__YOUR ASSIGNMENT__: The data beneath this task is to be duplicated exactly, in its entirety.

━━━ INPUT DATA ━━━

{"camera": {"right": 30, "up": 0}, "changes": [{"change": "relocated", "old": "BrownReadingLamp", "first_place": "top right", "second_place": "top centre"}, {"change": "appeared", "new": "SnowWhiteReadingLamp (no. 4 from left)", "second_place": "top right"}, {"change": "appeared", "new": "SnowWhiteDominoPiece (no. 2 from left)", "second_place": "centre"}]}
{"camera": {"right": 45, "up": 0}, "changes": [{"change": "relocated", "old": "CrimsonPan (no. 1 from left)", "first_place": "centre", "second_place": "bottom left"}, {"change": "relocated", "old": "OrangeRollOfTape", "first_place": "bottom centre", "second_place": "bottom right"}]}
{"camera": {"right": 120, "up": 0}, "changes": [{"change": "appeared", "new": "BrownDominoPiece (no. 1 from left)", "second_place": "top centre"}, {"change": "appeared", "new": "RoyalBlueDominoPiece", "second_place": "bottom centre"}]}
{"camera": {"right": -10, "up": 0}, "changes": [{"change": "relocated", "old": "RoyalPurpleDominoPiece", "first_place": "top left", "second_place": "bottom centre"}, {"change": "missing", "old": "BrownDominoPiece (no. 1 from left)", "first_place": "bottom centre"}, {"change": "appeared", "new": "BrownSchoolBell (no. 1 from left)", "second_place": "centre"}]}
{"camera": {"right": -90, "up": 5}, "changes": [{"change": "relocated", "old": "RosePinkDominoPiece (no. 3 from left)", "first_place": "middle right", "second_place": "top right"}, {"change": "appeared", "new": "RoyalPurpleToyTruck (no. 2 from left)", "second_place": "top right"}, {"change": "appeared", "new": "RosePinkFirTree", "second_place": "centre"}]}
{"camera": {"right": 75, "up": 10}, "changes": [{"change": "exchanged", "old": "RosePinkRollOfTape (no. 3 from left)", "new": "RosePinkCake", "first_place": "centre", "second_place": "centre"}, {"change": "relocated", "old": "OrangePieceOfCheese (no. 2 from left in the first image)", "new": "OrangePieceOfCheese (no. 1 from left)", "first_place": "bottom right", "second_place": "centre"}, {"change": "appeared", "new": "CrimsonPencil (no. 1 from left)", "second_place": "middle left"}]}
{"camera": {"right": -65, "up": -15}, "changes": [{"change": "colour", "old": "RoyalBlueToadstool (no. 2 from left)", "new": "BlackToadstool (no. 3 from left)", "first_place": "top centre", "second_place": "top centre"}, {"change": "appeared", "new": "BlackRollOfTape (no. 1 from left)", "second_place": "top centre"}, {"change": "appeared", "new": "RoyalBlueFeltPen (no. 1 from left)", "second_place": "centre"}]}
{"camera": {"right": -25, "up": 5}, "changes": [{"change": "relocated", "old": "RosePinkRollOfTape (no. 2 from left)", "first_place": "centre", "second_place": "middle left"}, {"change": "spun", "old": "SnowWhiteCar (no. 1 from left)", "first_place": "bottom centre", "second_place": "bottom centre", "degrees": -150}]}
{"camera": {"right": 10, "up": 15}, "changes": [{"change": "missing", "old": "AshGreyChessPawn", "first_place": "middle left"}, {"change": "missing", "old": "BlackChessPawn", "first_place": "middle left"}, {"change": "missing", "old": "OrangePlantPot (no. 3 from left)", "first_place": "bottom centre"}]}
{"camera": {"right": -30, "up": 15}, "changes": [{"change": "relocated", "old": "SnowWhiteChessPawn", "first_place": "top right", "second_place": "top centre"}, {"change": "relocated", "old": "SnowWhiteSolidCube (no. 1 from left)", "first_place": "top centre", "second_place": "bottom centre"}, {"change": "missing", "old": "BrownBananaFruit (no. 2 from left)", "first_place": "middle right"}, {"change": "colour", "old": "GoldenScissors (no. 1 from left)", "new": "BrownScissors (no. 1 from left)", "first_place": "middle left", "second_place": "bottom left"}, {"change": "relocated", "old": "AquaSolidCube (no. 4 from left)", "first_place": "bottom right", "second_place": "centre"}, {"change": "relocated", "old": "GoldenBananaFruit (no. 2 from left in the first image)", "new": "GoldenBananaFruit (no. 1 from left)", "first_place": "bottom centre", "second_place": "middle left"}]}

━━━

__WRITTEN SOLUTION__:
{"camera": {"right": 30, "up": 0}, "changes": [{"change": "relocated", "old": "BrownReadingLamp", "first_place": "top right", "second_place": "top centre"}, {"change": "appeared", "new": "SnowWhiteReadingLamp (no. 4 from left)", "second_place": "top right"}, {"change": "appeared", "new": "SnowWhiteDominoPiece (no. 2 from left)", "second_place": "centre"}]}
{"camera": {"right": 45, "up": 0}, "changes": [{"change": "relocated", "old": "CrimsonPan (no. 1 from left)", "first_place": "centre", "second_place": "bottom left"}, {"change": "relocated", "old": "OrangeRollOfTape", "first_place": "bottom centre", "second_place": "bottom right"}]}
{"camera": {"right": 120, "up": 0}, "changes": [{"change": "appeared", "new": "BrownDominoPiece (no. 1 from left)", "second_place": "top centre"}, {"change": "appeared", "new": "RoyalBlueDominoPiece", "second_place": "bottom centre"}]}
{"camera": {"right": -10, "up": 0}, "changes": [{"change": "relocated", "old": "RoyalPurpleDominoPiece", "first_place": "top left", "second_place": "bottom centre"}, {"change": "missing", "old": "BrownDominoPiece (no. 1 from left)", "first_place": "bottom centre"}, {"change": "appeared", "new": "BrownSchoolBell (no. 1 from left)", "second_place": "centre"}]}
{"camera": {"right": -90, "up": 5}, "changes": [{"change": "relocated", "old": "RosePinkDominoPiece (no. 3 from left)", "first_place": "middle right", "second_place": "top right"}, {"change": "appeared", "new": "RoyalPurpleToyTruck (no. 2 from left)", "second_place": "top right"}, {"change": "appeared", "new": "RosePinkFirTree", "second_place": "centre"}]}
{"camera": {"right": 75, "up": 10}, "changes": [{"change": "exchanged", "old": "RosePinkRollOfTape (no. 3 from left)", "new": "RosePinkCake", "first_place": "centre", "second_place": "centre"}, {"change": "relocated", "old": "OrangePieceOfCheese (no. 2 from left in the first image)", "new": "OrangePieceOfCheese (no. 1 from left)", "first_place": "bottom right", "second_place": "centre"}, {"change": "appeared", "new": "CrimsonPencil (no. 1 from left)", "second_place": "middle left"}]}
{"camera": {"right": -65, "up": -15}, "changes": [{"change": "colour", "old": "RoyalBlueToadstool (no. 2 from left)", "new": "BlackToadstool (no. 3 from left)", "first_place": "top centre", "second_place": "top centre"}, {"change": "appeared", "new": "BlackRollOfTape (no. 1 from left)", "second_place": "top centre"}, {"change": "appeared", "new": "RoyalBlueFeltPen (no. 1 from left)", "second_place": "centre"}]}
{"camera": {"right": -25, "up": 5}, "changes": [{"change": "relocated", "old": "RosePinkRollOfTape (no. 2 from left)", "first_place": "centre", "second_place": "middle left"}, {"change": "spun", "old": "SnowWhiteCar (no. 1 from left)", "first_place": "bottom centre", "second_place": "bottom centre", "degrees": -150}]}
{"camera": {"right": 10, "up": 15}, "changes": [{"change": "missing", "old": "AshGreyChessPawn", "first_place": "middle left"}, {"change": "missing", "old": "BlackChessPawn", "first_place": "middle left"}, {"change": "missing", "old": "OrangePlantPot (no. 3 from left)", "first_place": "bottom centre"}]}
{"camera": {"right": -30, "up": 15}, "changes": [{"change": "relocated", "old": "SnowWhiteChessPawn", "first_place": "top right", "second_place": "top centre"}, {"change": "relocated", "old": "SnowWhiteSolidCube (no. 1 from left)", "first_place": "top centre", "second_place": "bottom centre"}, {"change": "missing", "old": "BrownBananaFruit (no. 2 from left)", "first_place": "middle right"}, {"change": "colour", "old": "GoldenScissors (no. 1 from left)", "new": "BrownScissors (no. 1 from left)", "first_place": "middle left", "second_place": "bottom left"}, {"change": "relocated", "old": "AquaSolidCube (no. 4 from left)", "first_place": "bottom right", "second_place": "centre"}, {"change": "relocated", "old": "GoldenBananaFruit (no. 2 from left in the first image)", "new": "GoldenBananaFruit (no. 1 from left)", "first_place": "bottom centre", "second_place": "middle left"}]}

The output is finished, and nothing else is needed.